**About this exercise**
Set down exactly the lines below, from the one containing "none -> yellow brick G10 level 3" through the final line, and include no others.

======== Provided information ========

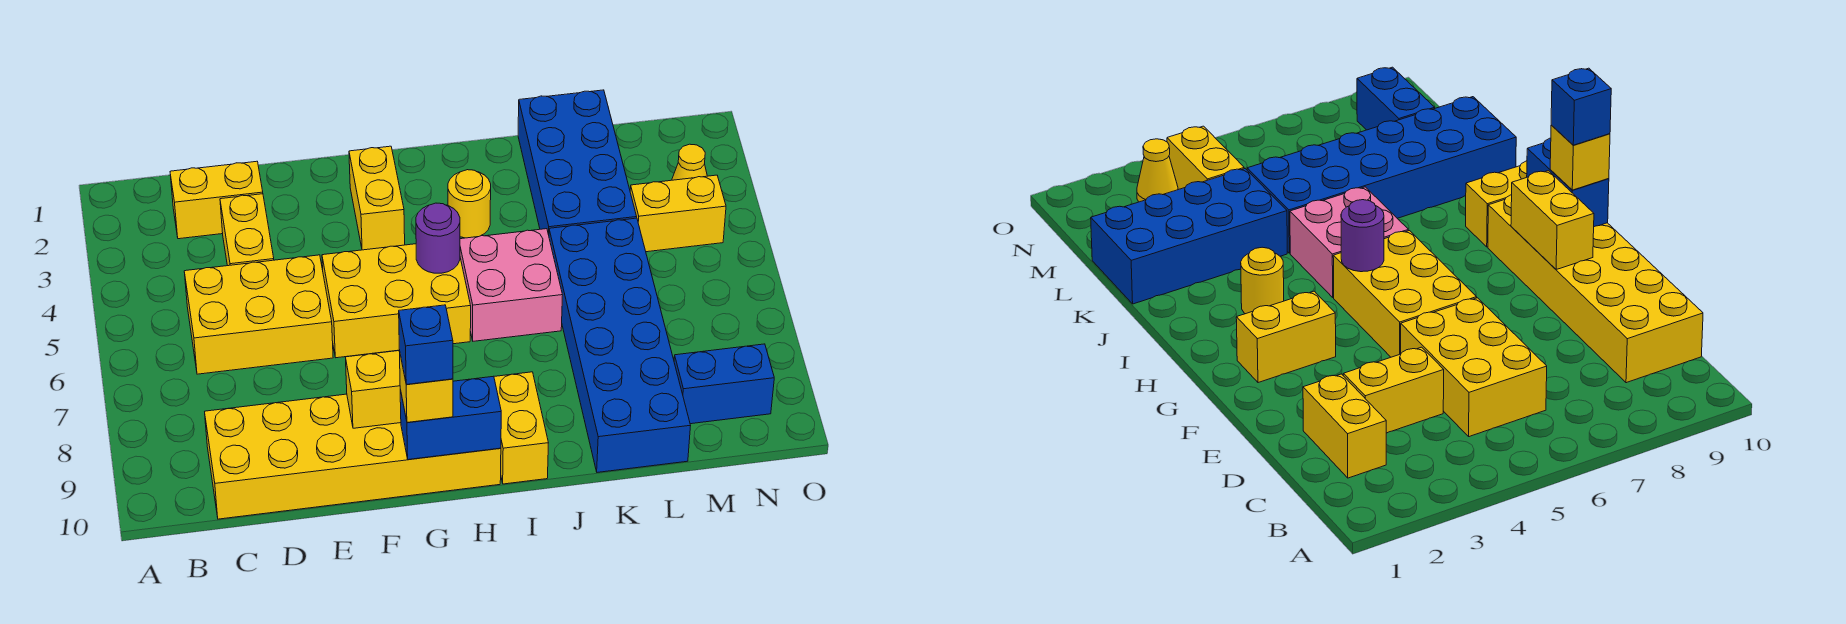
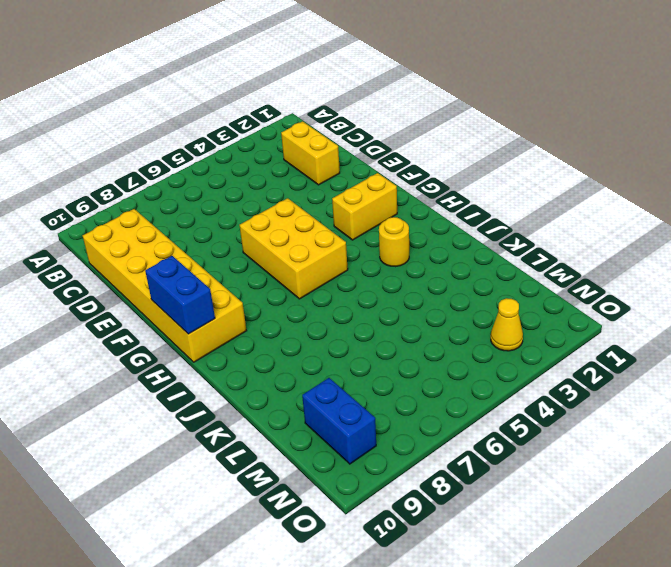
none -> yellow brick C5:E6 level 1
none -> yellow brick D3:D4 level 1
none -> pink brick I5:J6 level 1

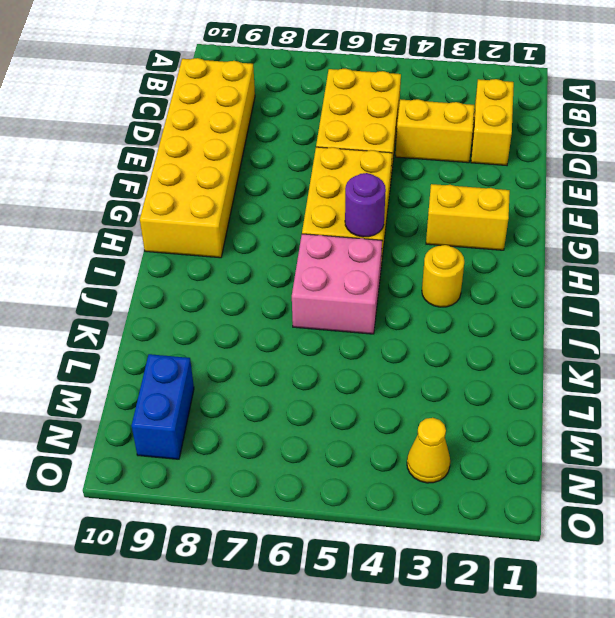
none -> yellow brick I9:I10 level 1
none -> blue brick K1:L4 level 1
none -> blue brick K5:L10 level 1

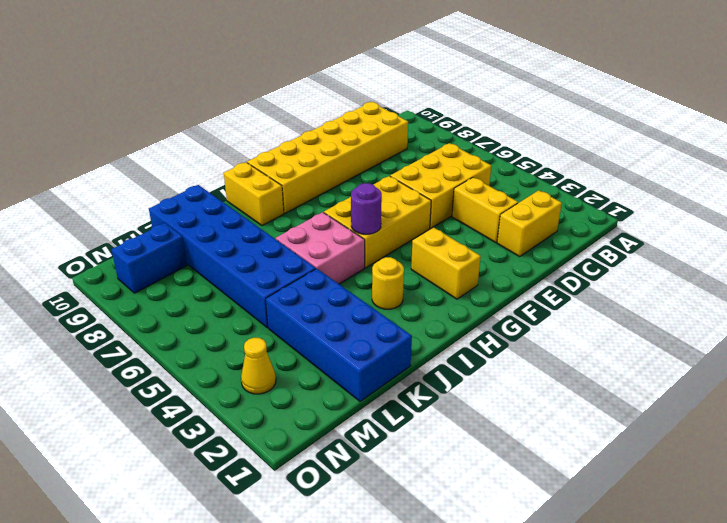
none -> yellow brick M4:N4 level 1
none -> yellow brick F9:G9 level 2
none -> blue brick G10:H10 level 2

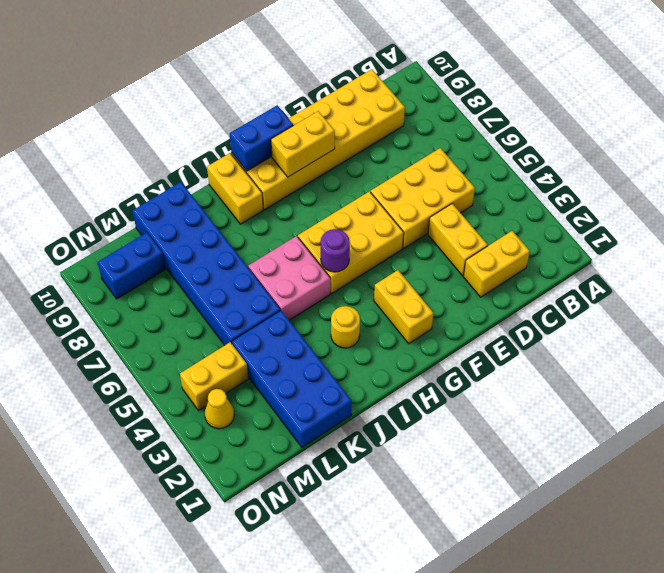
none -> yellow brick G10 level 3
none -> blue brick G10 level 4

========

**Response**
none -> yellow brick G10 level 3
none -> blue brick G10 level 4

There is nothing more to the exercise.